Look below for lines that hold the string "COIL" and copy each one.

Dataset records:
□ □ □ □ □ □ □

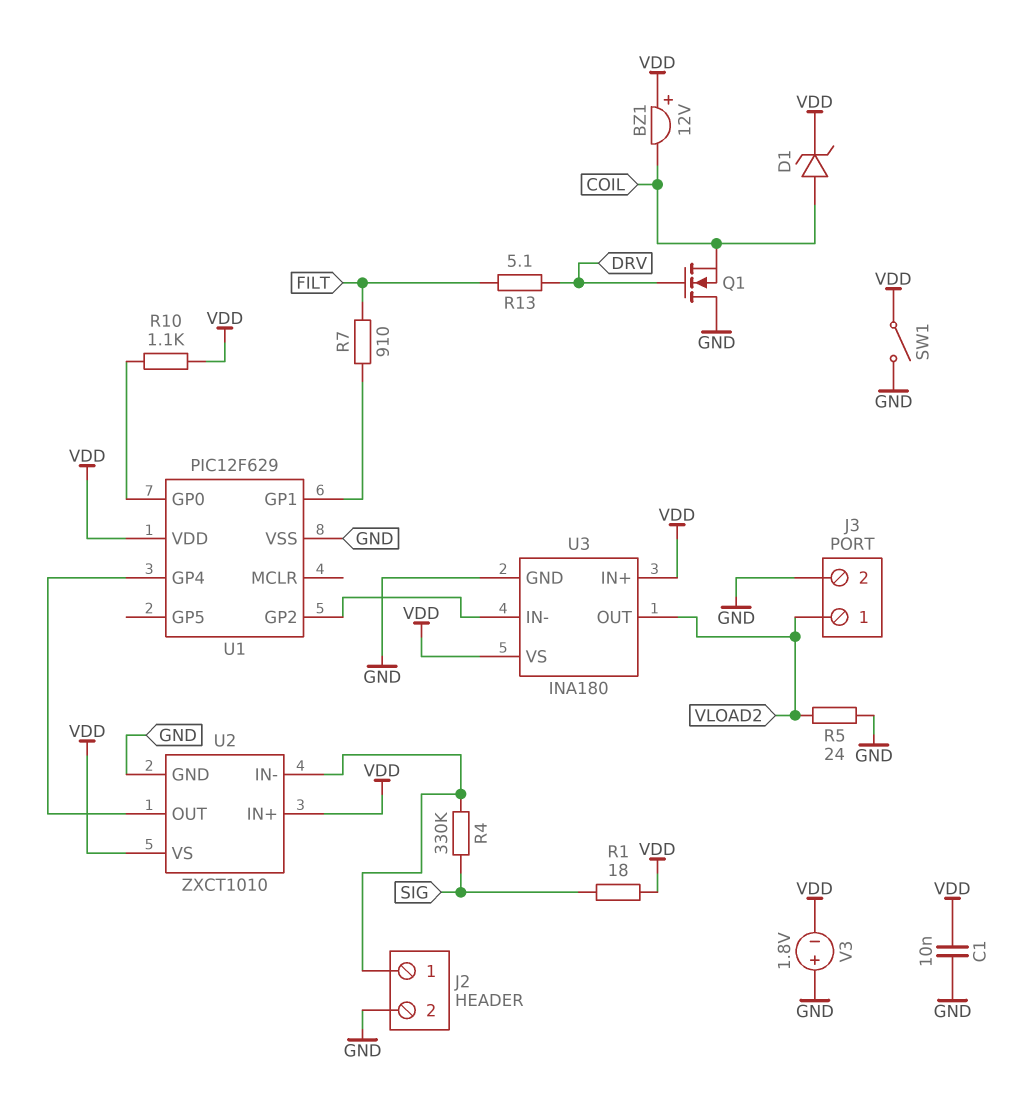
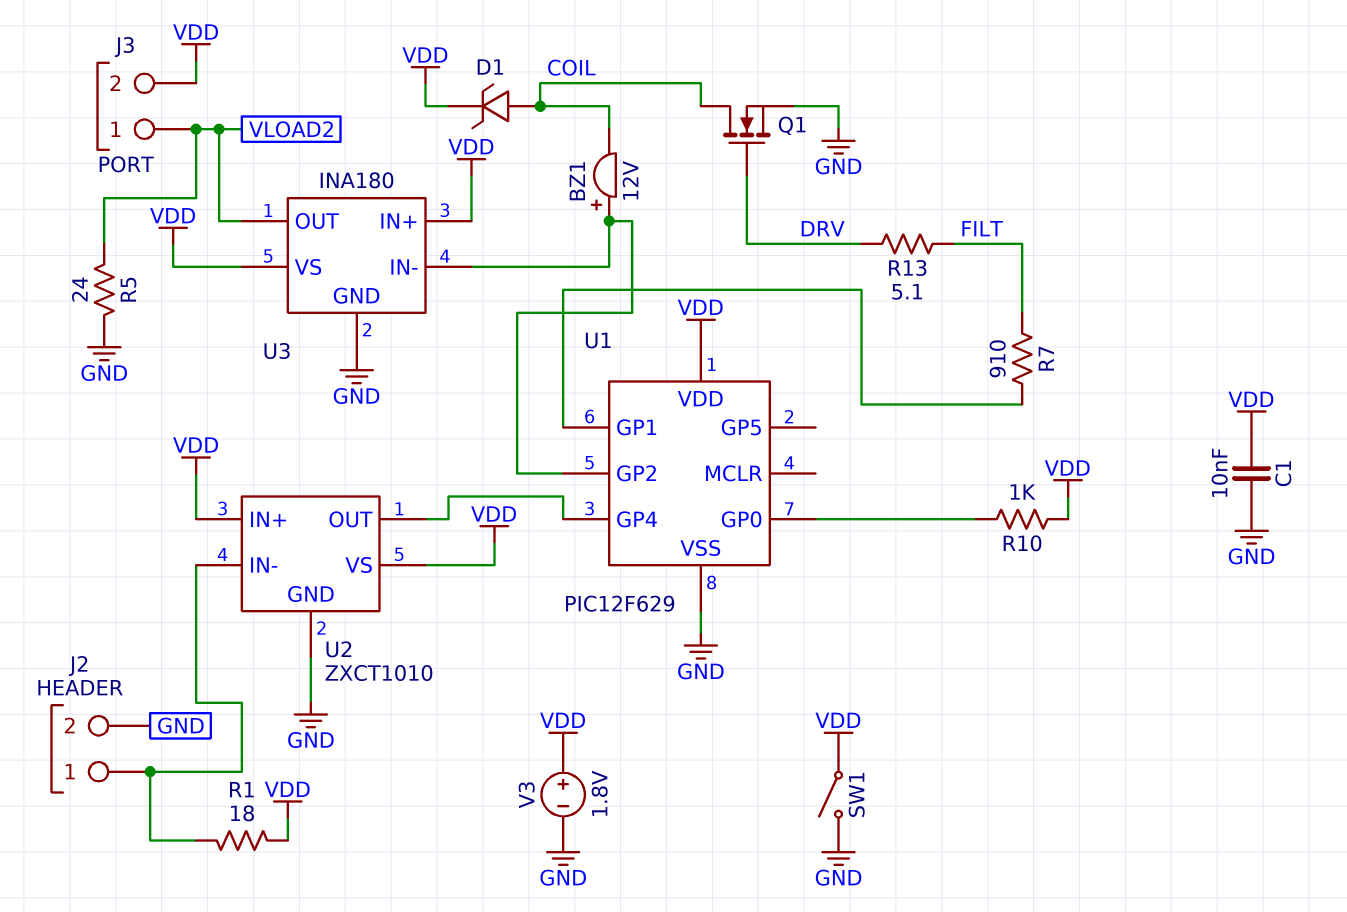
BZ1: buzzer 12V (plus VDD, minus COIL) -> buzzer 12V (plus U1/GP2, minus COIL)
J3 pin 2: GND -> VDD
Q1: NMOS (G DRV, D GND, S COIL) -> NMOS (G DRV, D COIL, S GND)
R1: 18 (SIG, VDD) -> 18 (J2/1, VDD)
R4: 330k (J2/1, SIG) -> none
R10: 1.1k (U1/GP0, VDD) -> 1k (U1/GP0, VDD)
V3: 1.8V (plus GND, minus VDD) -> 1.8V (plus VDD, minus GND)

□ □ □ □ □ □ □

Expected answer:
BZ1: buzzer 12V (plus VDD, minus COIL) -> buzzer 12V (plus U1/GP2, minus COIL)
Q1: NMOS (G DRV, D GND, S COIL) -> NMOS (G DRV, D COIL, S GND)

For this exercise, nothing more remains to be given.